▶ [EXERCISE OBJECTIVE]: Of all the entries below, retype only the lines from the one with "missing | gray" through the one with "relocated | teal", exactly as they appear.

(Stored items from a collection)

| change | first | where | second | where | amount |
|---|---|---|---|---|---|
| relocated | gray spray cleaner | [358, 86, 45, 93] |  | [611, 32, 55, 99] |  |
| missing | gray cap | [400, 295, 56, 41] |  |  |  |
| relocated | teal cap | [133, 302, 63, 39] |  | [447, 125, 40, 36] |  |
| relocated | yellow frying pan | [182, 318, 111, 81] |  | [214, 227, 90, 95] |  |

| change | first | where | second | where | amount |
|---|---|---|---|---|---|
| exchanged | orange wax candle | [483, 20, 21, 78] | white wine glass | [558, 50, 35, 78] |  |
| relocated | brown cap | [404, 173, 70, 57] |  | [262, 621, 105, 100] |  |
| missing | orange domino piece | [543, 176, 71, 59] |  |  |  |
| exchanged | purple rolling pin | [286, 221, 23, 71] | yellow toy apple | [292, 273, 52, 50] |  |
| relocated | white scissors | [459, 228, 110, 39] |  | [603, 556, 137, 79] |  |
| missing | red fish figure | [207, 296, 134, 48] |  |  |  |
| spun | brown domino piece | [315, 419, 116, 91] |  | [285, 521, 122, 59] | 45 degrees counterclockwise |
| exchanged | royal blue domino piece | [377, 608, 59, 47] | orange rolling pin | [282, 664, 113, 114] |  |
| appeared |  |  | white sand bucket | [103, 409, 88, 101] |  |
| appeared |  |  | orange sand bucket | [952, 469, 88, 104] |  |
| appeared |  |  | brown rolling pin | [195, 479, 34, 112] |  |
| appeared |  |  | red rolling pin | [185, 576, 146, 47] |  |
==
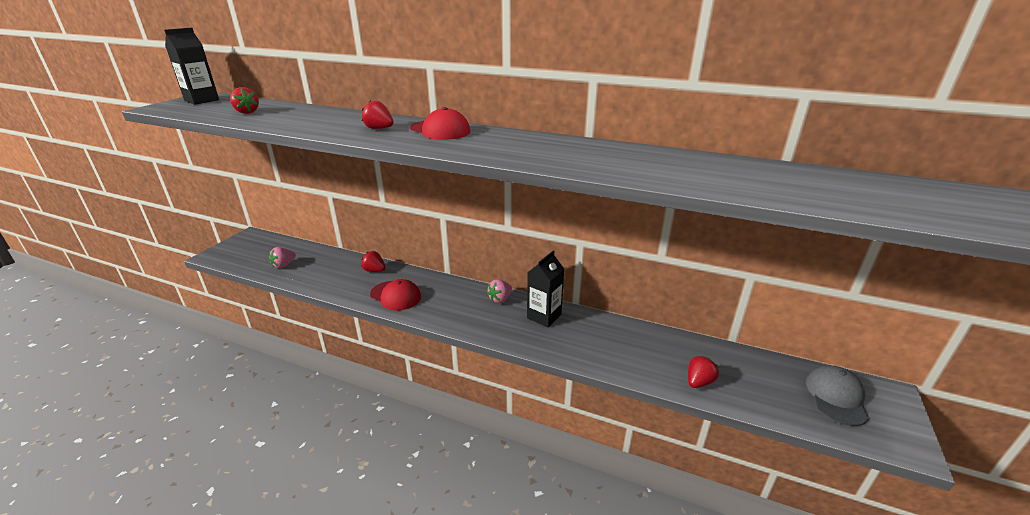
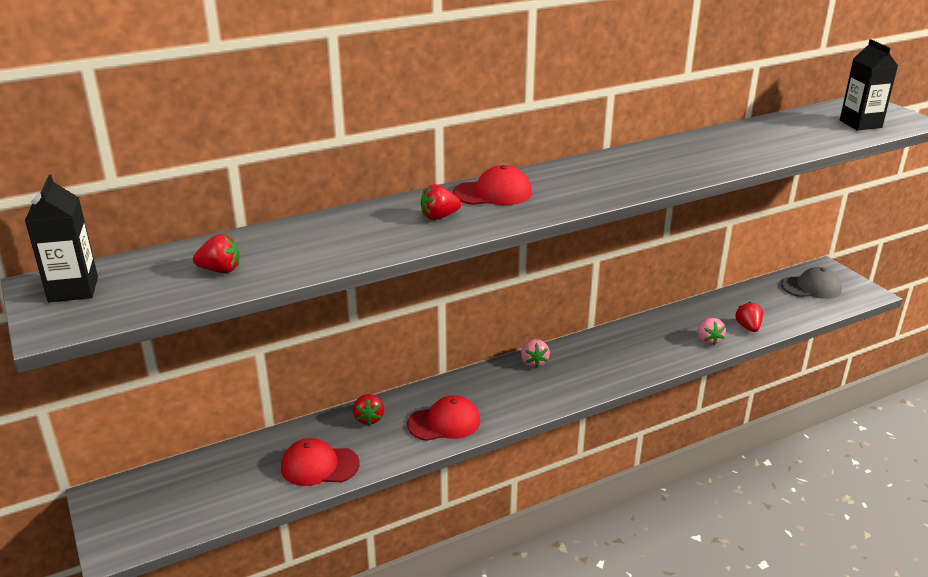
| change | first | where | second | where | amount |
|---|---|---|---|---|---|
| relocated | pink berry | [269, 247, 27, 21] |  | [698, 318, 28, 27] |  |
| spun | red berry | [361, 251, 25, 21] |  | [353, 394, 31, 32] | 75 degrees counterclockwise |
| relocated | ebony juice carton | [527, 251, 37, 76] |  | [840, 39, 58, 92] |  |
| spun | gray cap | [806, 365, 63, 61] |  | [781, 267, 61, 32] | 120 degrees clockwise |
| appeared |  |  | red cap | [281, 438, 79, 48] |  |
==
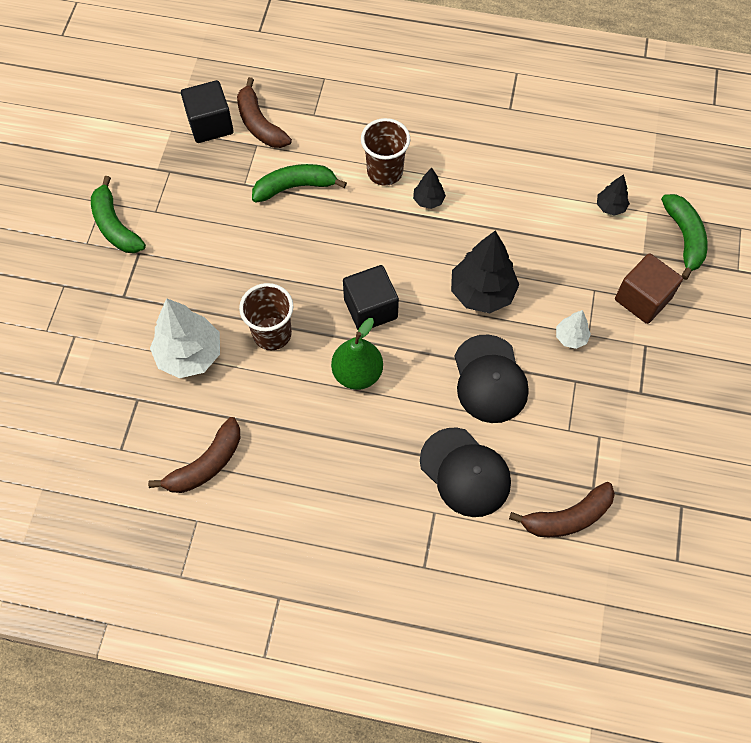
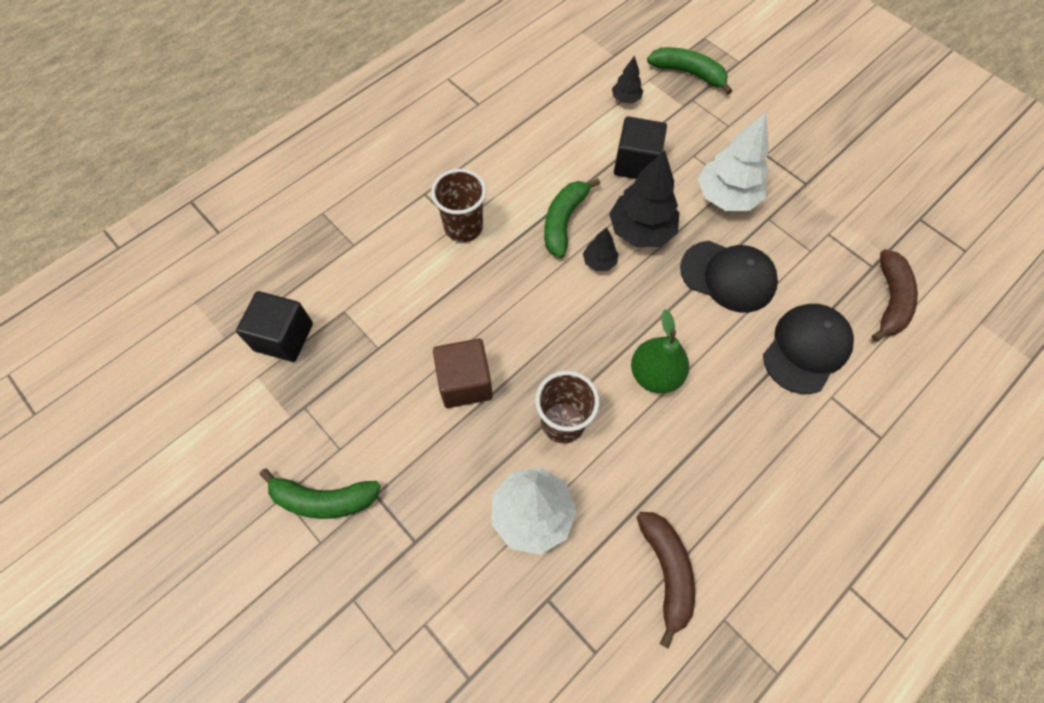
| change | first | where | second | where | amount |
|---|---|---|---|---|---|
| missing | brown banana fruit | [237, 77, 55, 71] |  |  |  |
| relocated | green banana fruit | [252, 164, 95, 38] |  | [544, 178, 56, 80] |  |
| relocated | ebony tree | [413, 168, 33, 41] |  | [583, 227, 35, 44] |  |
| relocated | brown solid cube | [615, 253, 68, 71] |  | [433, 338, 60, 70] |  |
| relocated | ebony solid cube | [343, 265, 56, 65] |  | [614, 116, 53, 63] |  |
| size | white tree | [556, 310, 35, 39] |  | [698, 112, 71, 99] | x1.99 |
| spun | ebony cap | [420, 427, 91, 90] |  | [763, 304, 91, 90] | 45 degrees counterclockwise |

▶ [TASK OUTPUT]:
| missing | gray cap | [400, 295, 56, 41] |  |  |  |
| relocated | teal cap | [133, 302, 63, 39] |  | [447, 125, 40, 36] |  |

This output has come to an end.